**Données à traiter**:

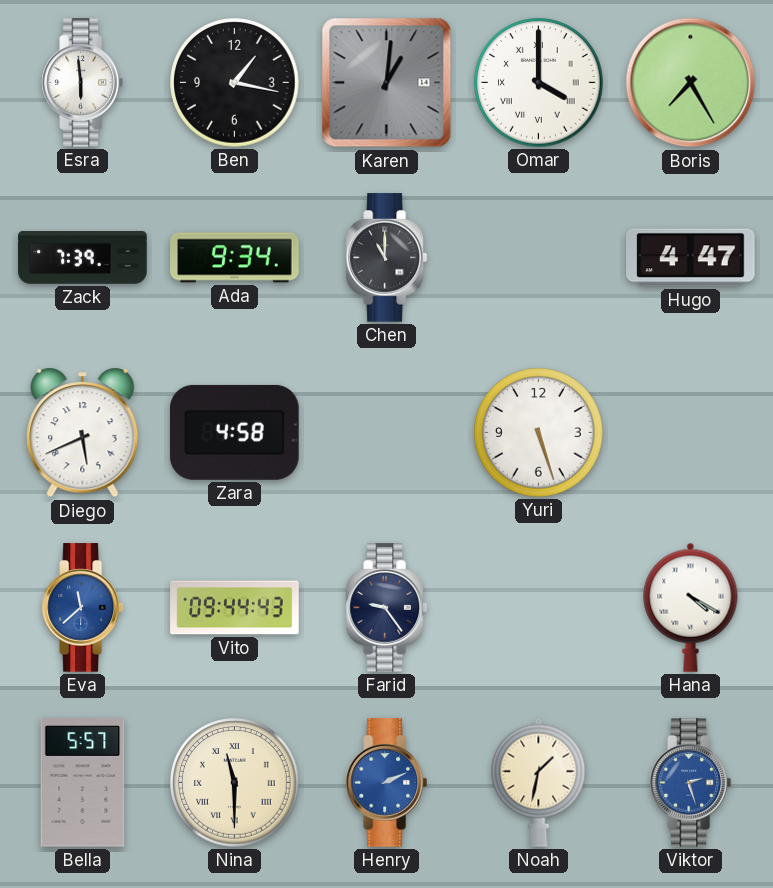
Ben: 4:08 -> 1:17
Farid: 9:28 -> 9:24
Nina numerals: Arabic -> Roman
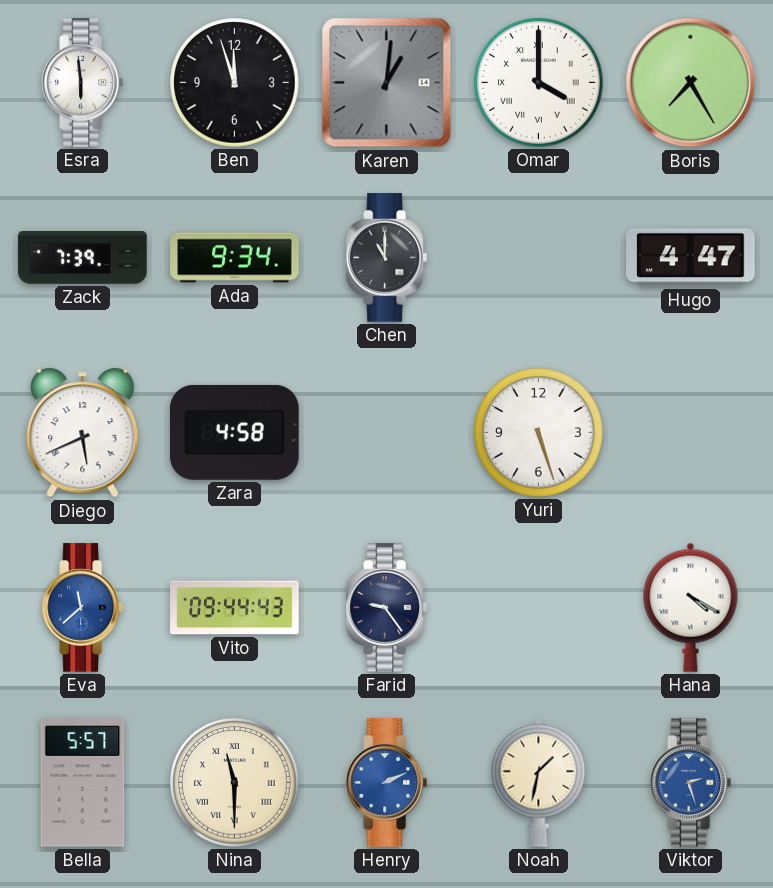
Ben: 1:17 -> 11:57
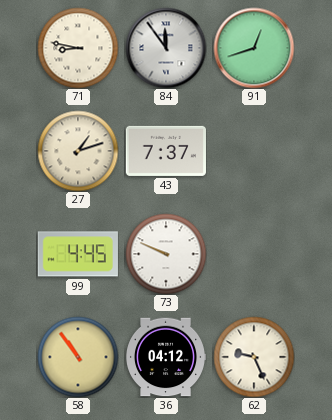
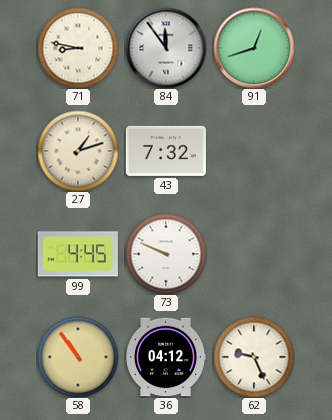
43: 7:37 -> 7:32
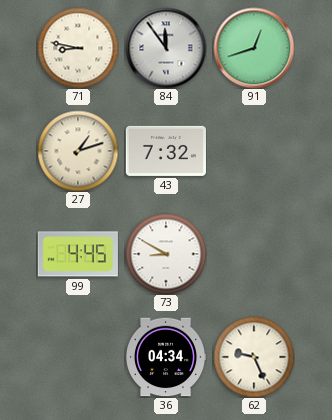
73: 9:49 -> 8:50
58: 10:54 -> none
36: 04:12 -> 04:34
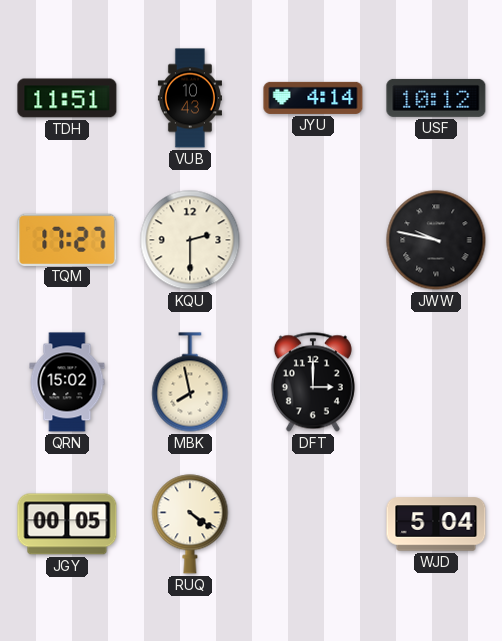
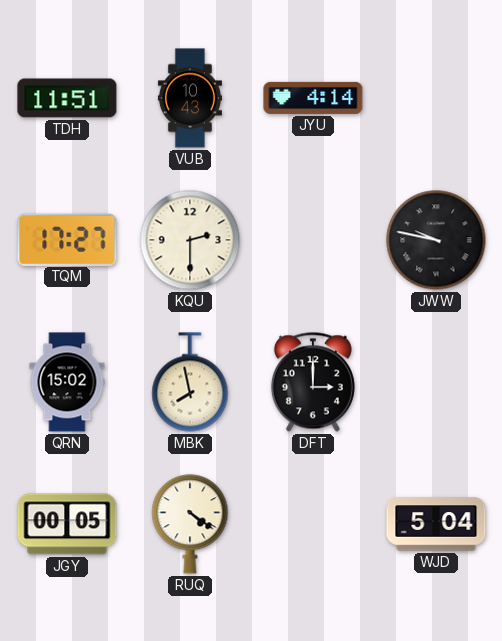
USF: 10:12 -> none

**Objectif**:
Recopiez toutes les lignes ci-dessus à l'identique, mais sans reprendre les images.

**Réponse écrite**:
Ben: 4:08 -> 1:17
Farid: 9:28 -> 9:24
Nina numerals: Arabic -> Roman
Ben: 1:17 -> 11:57
43: 7:37 -> 7:32
73: 9:49 -> 8:50
58: 10:54 -> none
36: 04:12 -> 04:34
USF: 10:12 -> none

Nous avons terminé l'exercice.